[Records for processing Boundary: Start]

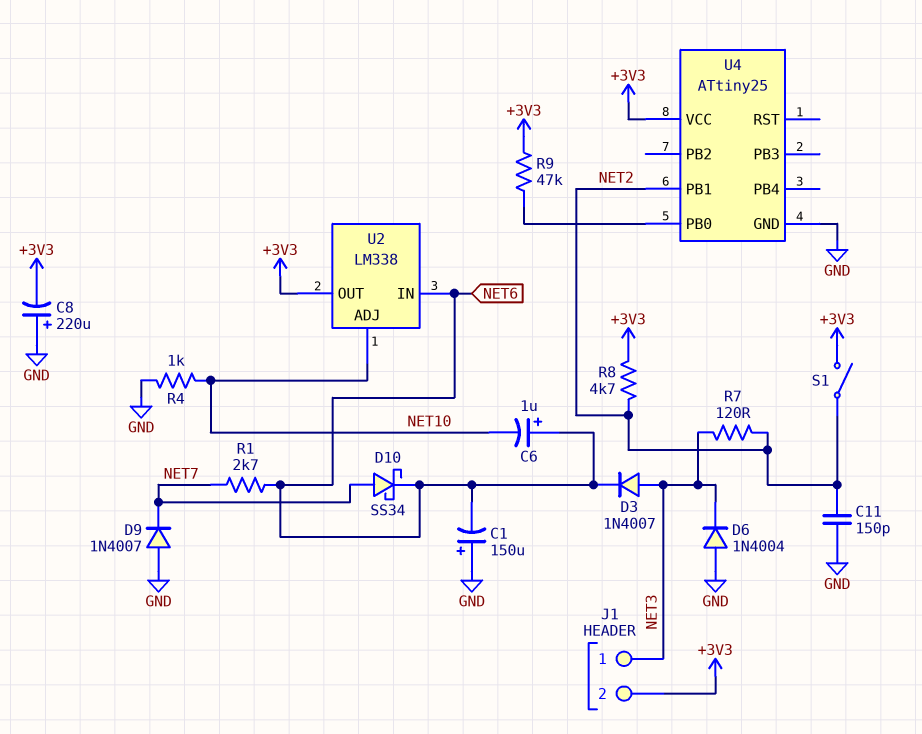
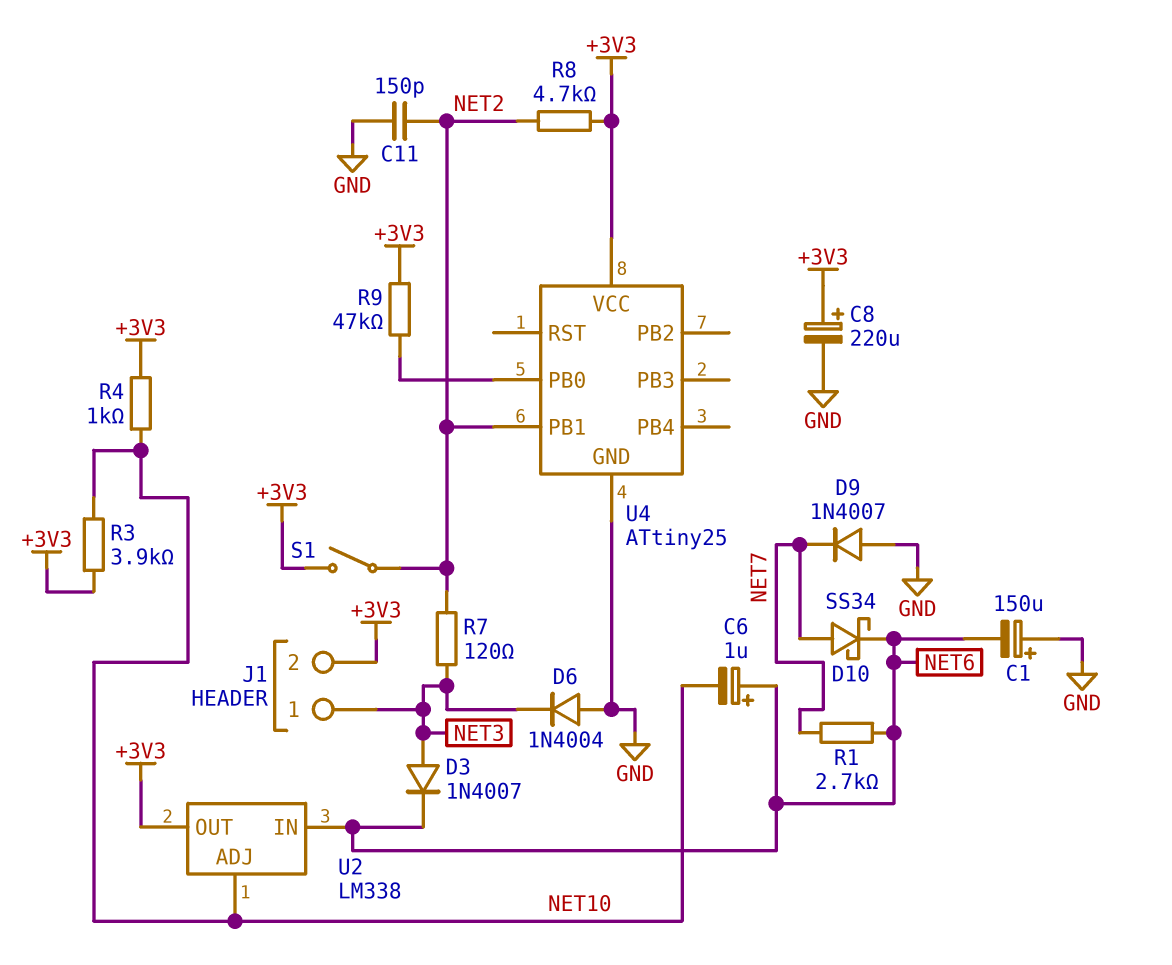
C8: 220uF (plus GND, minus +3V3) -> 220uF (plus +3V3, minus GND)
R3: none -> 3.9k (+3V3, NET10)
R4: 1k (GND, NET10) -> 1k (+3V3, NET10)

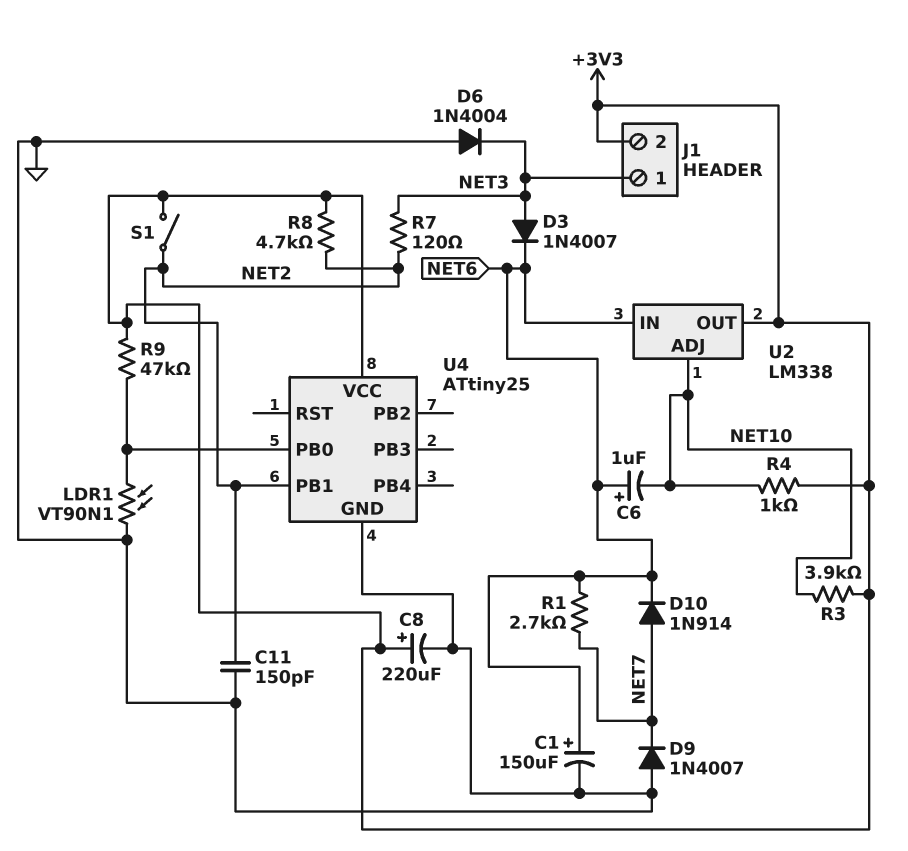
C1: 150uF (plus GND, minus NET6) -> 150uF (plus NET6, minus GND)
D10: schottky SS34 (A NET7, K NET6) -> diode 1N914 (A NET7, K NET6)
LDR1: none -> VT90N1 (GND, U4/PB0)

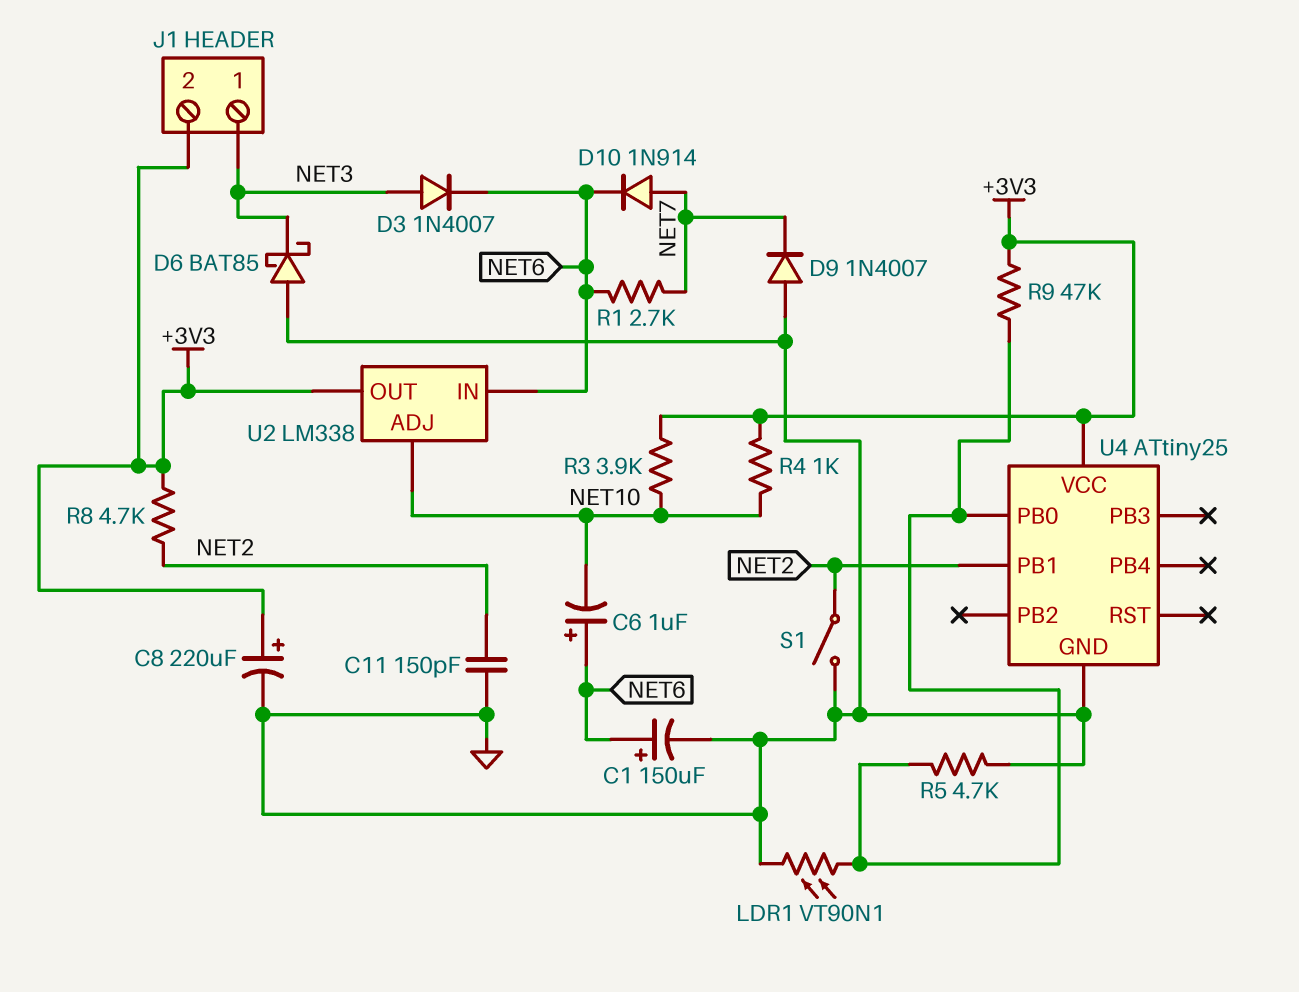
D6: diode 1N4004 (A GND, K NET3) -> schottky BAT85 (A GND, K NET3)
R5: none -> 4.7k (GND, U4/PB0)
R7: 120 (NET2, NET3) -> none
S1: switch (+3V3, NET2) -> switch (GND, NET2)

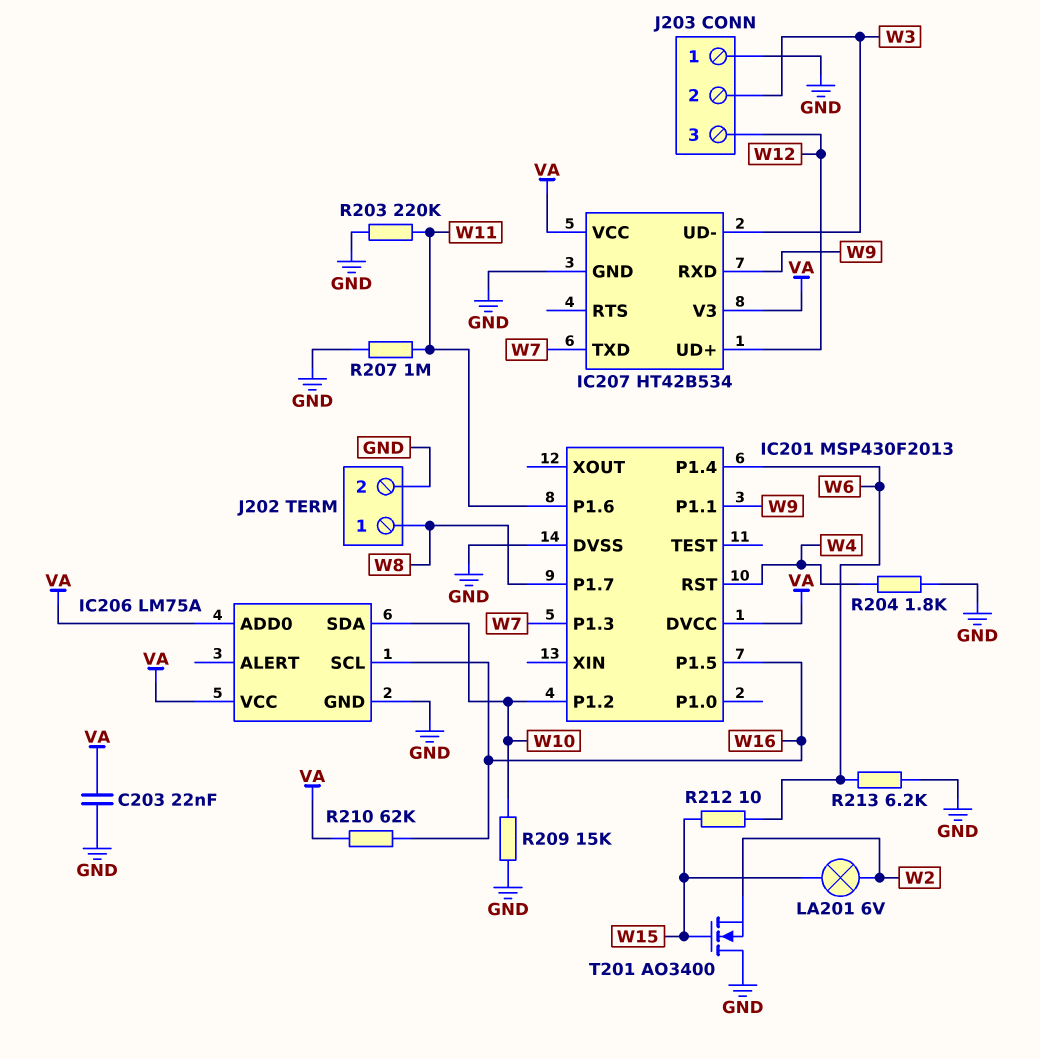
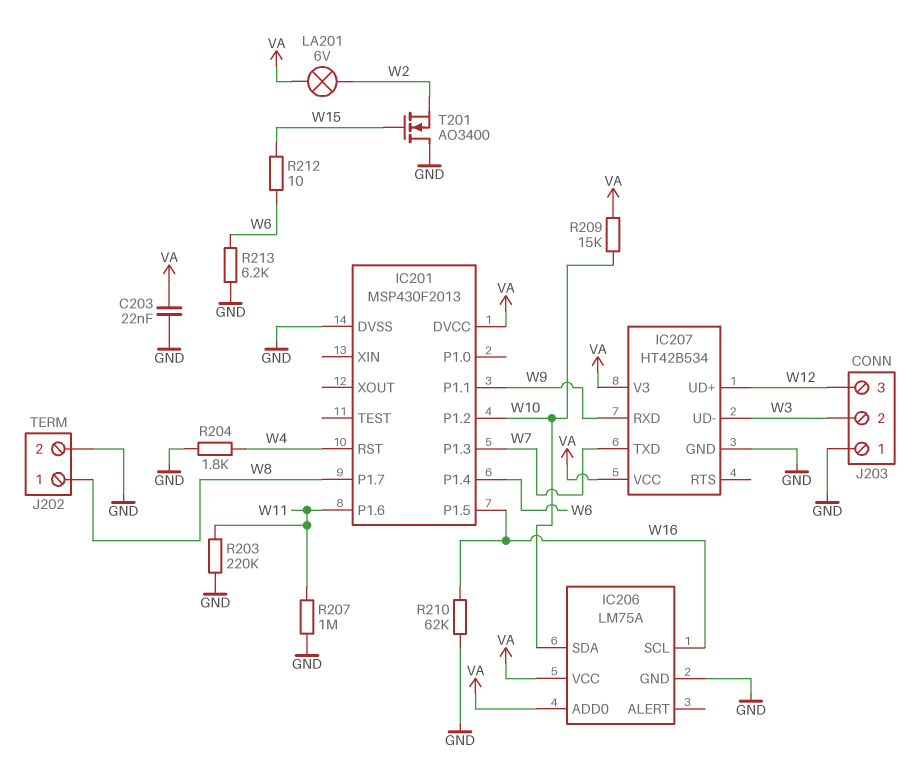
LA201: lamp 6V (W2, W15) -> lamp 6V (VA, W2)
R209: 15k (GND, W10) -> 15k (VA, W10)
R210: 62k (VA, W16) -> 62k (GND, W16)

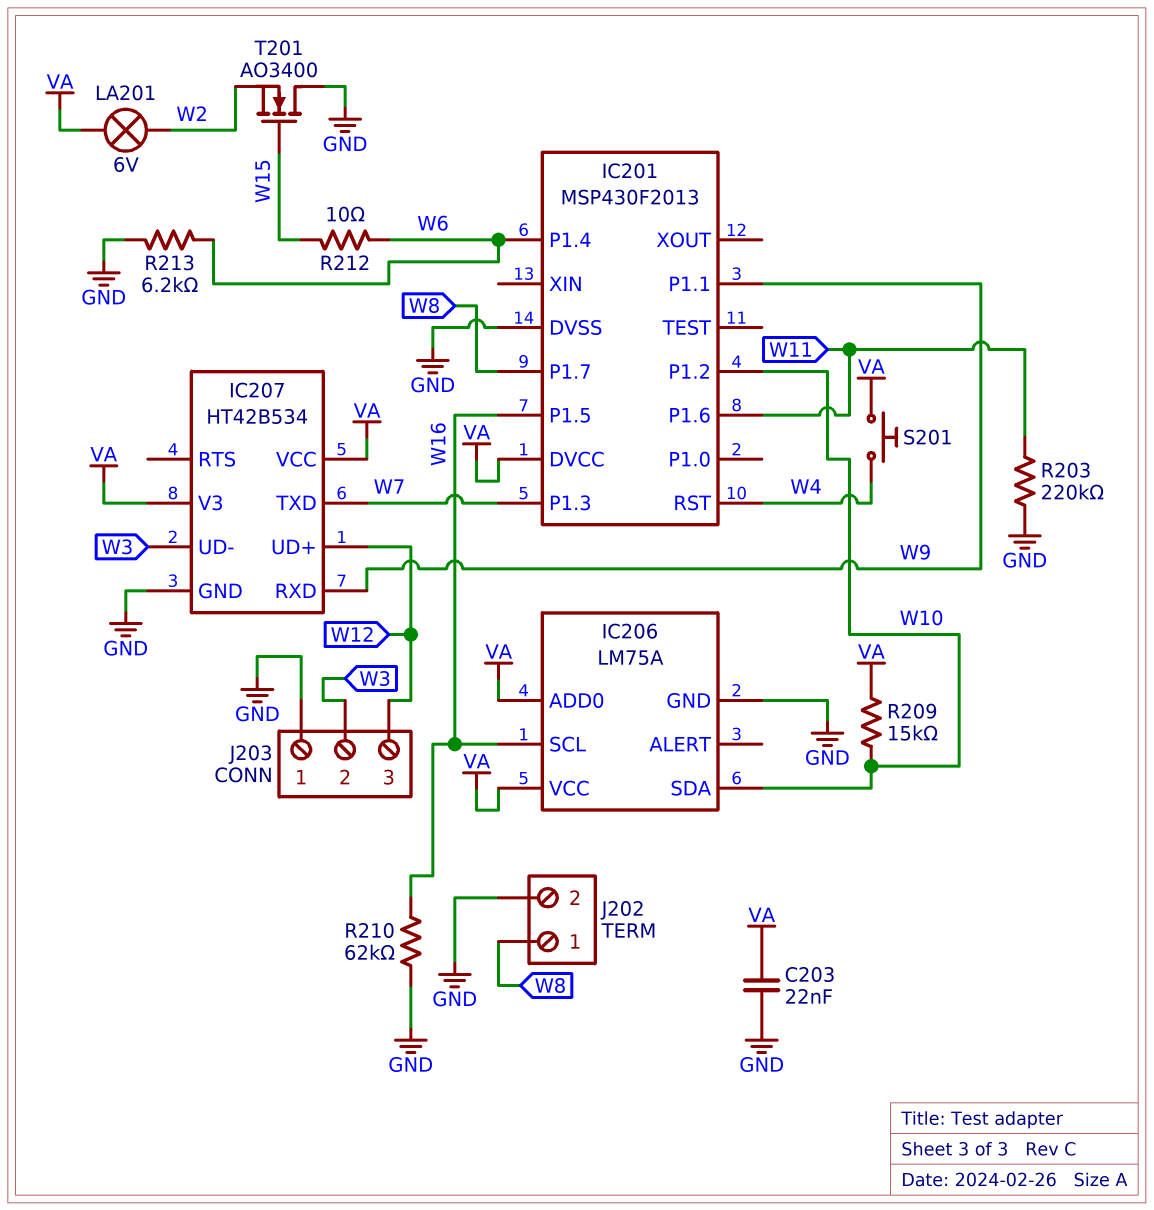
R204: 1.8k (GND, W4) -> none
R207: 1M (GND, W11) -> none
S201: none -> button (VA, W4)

[Records for processing Boundary: End]

● **What is being asked**:
Once the line with "R3: none -> 3.9k (+3V3, NET10)" is found above, print it and every line after it through the line with "R209: 15k (GND, W10) -> 15k (VA, W10)", exactly. Pictures stay out.

● **Output for this exercise**:
R3: none -> 3.9k (+3V3, NET10)
R4: 1k (GND, NET10) -> 1k (+3V3, NET10)

C1: 150uF (plus GND, minus NET6) -> 150uF (plus NET6, minus GND)
D10: schottky SS34 (A NET7, K NET6) -> diode 1N914 (A NET7, K NET6)
LDR1: none -> VT90N1 (GND, U4/PB0)

D6: diode 1N4004 (A GND, K NET3) -> schottky BAT85 (A GND, K NET3)
R5: none -> 4.7k (GND, U4/PB0)
R7: 120 (NET2, NET3) -> none
S1: switch (+3V3, NET2) -> switch (GND, NET2)

LA201: lamp 6V (W2, W15) -> lamp 6V (VA, W2)
R209: 15k (GND, W10) -> 15k (VA, W10)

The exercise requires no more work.